_What to work on_: Each line of the data has to be written out again exactly as shown.

___ Records for processing ___

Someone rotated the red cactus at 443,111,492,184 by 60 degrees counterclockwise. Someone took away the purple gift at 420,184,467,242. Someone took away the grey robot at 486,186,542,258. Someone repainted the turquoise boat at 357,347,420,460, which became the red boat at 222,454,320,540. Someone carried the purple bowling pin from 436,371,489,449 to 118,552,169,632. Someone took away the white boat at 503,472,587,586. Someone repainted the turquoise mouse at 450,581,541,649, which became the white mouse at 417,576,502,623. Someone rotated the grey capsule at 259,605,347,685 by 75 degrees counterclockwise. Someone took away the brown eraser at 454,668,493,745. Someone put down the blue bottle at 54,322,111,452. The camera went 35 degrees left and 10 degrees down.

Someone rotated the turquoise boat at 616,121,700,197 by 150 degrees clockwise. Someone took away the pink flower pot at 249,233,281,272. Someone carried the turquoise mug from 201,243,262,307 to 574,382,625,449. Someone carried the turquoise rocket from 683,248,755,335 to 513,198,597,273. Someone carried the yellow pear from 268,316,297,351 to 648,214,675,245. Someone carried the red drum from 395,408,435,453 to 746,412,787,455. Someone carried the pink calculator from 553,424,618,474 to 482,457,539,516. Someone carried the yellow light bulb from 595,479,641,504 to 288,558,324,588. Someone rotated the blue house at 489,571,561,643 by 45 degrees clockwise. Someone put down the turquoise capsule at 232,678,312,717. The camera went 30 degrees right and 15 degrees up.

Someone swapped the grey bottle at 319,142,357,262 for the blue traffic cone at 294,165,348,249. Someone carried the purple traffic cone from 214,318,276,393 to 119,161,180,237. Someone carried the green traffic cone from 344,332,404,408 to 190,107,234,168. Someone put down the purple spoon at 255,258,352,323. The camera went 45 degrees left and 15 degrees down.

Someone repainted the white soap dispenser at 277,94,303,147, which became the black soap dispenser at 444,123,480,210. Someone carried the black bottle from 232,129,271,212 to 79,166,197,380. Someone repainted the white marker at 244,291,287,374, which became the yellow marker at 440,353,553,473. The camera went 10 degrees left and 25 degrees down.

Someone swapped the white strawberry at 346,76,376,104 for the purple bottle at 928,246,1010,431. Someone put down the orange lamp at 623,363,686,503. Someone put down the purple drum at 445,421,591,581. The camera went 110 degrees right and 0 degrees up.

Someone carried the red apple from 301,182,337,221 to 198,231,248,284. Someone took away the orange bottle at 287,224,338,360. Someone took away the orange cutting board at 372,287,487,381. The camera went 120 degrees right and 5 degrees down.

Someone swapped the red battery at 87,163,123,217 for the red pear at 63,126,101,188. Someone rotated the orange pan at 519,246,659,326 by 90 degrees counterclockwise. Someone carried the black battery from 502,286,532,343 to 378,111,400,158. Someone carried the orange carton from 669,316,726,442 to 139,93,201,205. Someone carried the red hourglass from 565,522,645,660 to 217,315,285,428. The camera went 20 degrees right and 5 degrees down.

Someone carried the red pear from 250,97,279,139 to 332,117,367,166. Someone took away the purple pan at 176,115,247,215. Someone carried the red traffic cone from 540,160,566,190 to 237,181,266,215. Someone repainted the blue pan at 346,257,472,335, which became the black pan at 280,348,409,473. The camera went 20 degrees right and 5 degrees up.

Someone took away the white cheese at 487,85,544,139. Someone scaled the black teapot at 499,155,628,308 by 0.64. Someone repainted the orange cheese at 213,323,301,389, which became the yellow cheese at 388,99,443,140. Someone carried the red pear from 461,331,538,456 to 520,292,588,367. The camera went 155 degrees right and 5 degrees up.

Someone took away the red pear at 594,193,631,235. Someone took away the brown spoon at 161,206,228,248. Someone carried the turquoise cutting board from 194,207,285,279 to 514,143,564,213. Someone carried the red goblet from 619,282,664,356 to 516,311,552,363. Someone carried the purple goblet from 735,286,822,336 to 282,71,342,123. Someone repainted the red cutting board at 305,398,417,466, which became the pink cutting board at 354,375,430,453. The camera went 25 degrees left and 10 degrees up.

___

_Solution for this task_:
Someone rotated the red cactus at 443,111,492,184 by 60 degrees counterclockwise. Someone took away the purple gift at 420,184,467,242. Someone took away the grey robot at 486,186,542,258. Someone repainted the turquoise boat at 357,347,420,460, which became the red boat at 222,454,320,540. Someone carried the purple bowling pin from 436,371,489,449 to 118,552,169,632. Someone took away the white boat at 503,472,587,586. Someone repainted the turquoise mouse at 450,581,541,649, which became the white mouse at 417,576,502,623. Someone rotated the grey capsule at 259,605,347,685 by 75 degrees counterclockwise. Someone took away the brown eraser at 454,668,493,745. Someone put down the blue bottle at 54,322,111,452. The camera went 35 degrees left and 10 degrees down.

Someone rotated the turquoise boat at 616,121,700,197 by 150 degrees clockwise. Someone took away the pink flower pot at 249,233,281,272. Someone carried the turquoise mug from 201,243,262,307 to 574,382,625,449. Someone carried the turquoise rocket from 683,248,755,335 to 513,198,597,273. Someone carried the yellow pear from 268,316,297,351 to 648,214,675,245. Someone carried the red drum from 395,408,435,453 to 746,412,787,455. Someone carried the pink calculator from 553,424,618,474 to 482,457,539,516. Someone carried the yellow light bulb from 595,479,641,504 to 288,558,324,588. Someone rotated the blue house at 489,571,561,643 by 45 degrees clockwise. Someone put down the turquoise capsule at 232,678,312,717. The camera went 30 degrees right and 15 degrees up.

Someone swapped the grey bottle at 319,142,357,262 for the blue traffic cone at 294,165,348,249. Someone carried the purple traffic cone from 214,318,276,393 to 119,161,180,237. Someone carried the green traffic cone from 344,332,404,408 to 190,107,234,168. Someone put down the purple spoon at 255,258,352,323. The camera went 45 degrees left and 15 degrees down.

Someone repainted the white soap dispenser at 277,94,303,147, which became the black soap dispenser at 444,123,480,210. Someone carried the black bottle from 232,129,271,212 to 79,166,197,380. Someone repainted the white marker at 244,291,287,374, which became the yellow marker at 440,353,553,473. The camera went 10 degrees left and 25 degrees down.

Someone swapped the white strawberry at 346,76,376,104 for the purple bottle at 928,246,1010,431. Someone put down the orange lamp at 623,363,686,503. Someone put down the purple drum at 445,421,591,581. The camera went 110 degrees right and 0 degrees up.

Someone carried the red apple from 301,182,337,221 to 198,231,248,284. Someone took away the orange bottle at 287,224,338,360. Someone took away the orange cutting board at 372,287,487,381. The camera went 120 degrees right and 5 degrees down.

Someone swapped the red battery at 87,163,123,217 for the red pear at 63,126,101,188. Someone rotated the orange pan at 519,246,659,326 by 90 degrees counterclockwise. Someone carried the black battery from 502,286,532,343 to 378,111,400,158. Someone carried the orange carton from 669,316,726,442 to 139,93,201,205. Someone carried the red hourglass from 565,522,645,660 to 217,315,285,428. The camera went 20 degrees right and 5 degrees down.

Someone carried the red pear from 250,97,279,139 to 332,117,367,166. Someone took away the purple pan at 176,115,247,215. Someone carried the red traffic cone from 540,160,566,190 to 237,181,266,215. Someone repainted the blue pan at 346,257,472,335, which became the black pan at 280,348,409,473. The camera went 20 degrees right and 5 degrees up.

Someone took away the white cheese at 487,85,544,139. Someone scaled the black teapot at 499,155,628,308 by 0.64. Someone repainted the orange cheese at 213,323,301,389, which became the yellow cheese at 388,99,443,140. Someone carried the red pear from 461,331,538,456 to 520,292,588,367. The camera went 155 degrees right and 5 degrees up.

Someone took away the red pear at 594,193,631,235. Someone took away the brown spoon at 161,206,228,248. Someone carried the turquoise cutting board from 194,207,285,279 to 514,143,564,213. Someone carried the red goblet from 619,282,664,356 to 516,311,552,363. Someone carried the purple goblet from 735,286,822,336 to 282,71,342,123. Someone repainted the red cutting board at 305,398,417,466, which became the pink cutting board at 354,375,430,453. The camera went 25 degrees left and 10 degrees up.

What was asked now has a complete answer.